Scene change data
· · · ·

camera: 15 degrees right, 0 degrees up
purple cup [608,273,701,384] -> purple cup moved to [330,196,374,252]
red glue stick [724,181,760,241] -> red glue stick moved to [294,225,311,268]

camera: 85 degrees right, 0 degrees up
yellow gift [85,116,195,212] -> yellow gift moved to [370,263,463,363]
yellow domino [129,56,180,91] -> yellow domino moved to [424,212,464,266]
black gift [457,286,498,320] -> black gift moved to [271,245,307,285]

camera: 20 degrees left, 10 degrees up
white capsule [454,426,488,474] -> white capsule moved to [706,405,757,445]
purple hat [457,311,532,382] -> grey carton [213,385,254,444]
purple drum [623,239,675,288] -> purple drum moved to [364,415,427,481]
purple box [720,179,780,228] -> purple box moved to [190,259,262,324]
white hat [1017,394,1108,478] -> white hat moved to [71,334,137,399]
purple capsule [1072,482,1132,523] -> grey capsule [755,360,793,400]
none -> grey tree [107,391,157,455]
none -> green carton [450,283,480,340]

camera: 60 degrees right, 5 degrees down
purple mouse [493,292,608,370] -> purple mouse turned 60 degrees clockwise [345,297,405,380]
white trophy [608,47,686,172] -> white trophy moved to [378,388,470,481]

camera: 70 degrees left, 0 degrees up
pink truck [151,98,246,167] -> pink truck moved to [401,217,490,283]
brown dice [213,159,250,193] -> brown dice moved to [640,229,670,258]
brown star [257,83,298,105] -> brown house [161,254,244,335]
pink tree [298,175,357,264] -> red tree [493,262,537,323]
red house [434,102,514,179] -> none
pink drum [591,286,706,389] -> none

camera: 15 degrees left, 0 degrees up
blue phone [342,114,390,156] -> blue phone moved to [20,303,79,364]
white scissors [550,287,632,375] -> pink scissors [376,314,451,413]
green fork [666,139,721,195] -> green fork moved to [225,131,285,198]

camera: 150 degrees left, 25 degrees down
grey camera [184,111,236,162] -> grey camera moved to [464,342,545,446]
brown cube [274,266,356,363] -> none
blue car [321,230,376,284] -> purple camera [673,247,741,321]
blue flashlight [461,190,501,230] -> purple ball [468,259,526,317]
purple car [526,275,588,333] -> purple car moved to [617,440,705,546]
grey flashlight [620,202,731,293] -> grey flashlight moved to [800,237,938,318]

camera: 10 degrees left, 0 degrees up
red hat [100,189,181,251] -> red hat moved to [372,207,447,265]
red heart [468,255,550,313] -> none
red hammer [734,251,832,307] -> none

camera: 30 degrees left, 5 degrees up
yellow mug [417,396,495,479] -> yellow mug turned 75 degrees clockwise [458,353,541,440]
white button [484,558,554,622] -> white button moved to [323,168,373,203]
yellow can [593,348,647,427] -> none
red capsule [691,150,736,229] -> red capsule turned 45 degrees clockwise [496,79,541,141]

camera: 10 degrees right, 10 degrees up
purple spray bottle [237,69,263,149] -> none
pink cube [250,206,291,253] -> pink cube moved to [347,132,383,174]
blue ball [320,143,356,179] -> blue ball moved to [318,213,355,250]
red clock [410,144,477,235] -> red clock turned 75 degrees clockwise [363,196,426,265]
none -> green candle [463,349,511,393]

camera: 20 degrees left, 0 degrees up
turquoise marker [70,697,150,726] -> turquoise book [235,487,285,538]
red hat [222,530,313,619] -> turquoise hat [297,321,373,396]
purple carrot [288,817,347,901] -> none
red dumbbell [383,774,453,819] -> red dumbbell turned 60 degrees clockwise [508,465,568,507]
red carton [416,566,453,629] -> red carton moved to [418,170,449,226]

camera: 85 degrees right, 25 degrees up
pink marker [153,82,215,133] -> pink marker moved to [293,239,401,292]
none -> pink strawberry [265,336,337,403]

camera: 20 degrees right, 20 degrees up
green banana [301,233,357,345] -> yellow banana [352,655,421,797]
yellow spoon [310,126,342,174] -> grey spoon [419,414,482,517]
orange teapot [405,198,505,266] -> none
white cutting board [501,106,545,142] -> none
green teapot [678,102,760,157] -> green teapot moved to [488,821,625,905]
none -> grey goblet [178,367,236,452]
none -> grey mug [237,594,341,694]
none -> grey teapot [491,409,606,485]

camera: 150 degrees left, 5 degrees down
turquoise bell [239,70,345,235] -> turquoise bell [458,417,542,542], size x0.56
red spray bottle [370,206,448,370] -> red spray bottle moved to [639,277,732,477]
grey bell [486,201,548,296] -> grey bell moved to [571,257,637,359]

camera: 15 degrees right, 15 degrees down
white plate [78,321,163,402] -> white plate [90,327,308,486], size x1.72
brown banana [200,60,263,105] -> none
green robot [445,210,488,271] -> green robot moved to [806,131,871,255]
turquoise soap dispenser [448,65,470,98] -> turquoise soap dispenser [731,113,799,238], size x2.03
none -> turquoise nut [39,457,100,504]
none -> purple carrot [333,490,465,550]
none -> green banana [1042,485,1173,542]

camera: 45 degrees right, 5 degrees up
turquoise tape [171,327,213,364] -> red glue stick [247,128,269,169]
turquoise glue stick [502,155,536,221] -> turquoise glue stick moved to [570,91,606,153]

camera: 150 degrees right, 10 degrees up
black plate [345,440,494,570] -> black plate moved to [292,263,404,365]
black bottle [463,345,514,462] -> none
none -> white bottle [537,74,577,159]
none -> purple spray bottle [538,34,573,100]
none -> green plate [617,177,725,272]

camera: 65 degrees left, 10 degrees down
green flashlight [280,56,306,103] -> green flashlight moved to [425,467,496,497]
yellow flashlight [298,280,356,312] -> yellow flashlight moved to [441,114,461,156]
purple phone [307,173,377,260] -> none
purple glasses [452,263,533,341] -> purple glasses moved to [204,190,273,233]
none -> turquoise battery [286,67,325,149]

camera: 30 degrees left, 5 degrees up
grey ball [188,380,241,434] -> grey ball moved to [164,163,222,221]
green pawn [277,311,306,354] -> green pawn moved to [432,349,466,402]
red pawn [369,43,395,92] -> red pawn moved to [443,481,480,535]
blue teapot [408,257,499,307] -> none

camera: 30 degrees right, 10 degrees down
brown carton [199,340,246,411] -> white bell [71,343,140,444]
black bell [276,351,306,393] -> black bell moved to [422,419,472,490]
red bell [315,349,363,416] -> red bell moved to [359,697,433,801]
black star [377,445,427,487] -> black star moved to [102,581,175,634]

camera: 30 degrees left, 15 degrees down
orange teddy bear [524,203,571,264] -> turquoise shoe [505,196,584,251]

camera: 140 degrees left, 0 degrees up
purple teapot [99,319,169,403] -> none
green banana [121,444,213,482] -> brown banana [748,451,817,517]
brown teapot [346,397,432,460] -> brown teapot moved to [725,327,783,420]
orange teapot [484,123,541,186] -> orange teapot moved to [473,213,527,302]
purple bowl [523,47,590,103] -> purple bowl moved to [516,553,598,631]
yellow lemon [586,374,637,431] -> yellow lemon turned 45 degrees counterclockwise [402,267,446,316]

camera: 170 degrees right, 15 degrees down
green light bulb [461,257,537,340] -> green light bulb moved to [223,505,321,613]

· · · ·

WHAT YOU WILL DO
Make a list of all lines in the data that contain "glue".

RESPONSE AREA
red glue stick [724,181,760,241] -> red glue stick moved to [294,225,311,268]
turquoise tape [171,327,213,364] -> red glue stick [247,128,269,169]
turquoise glue stick [502,155,536,221] -> turquoise glue stick moved to [570,91,606,153]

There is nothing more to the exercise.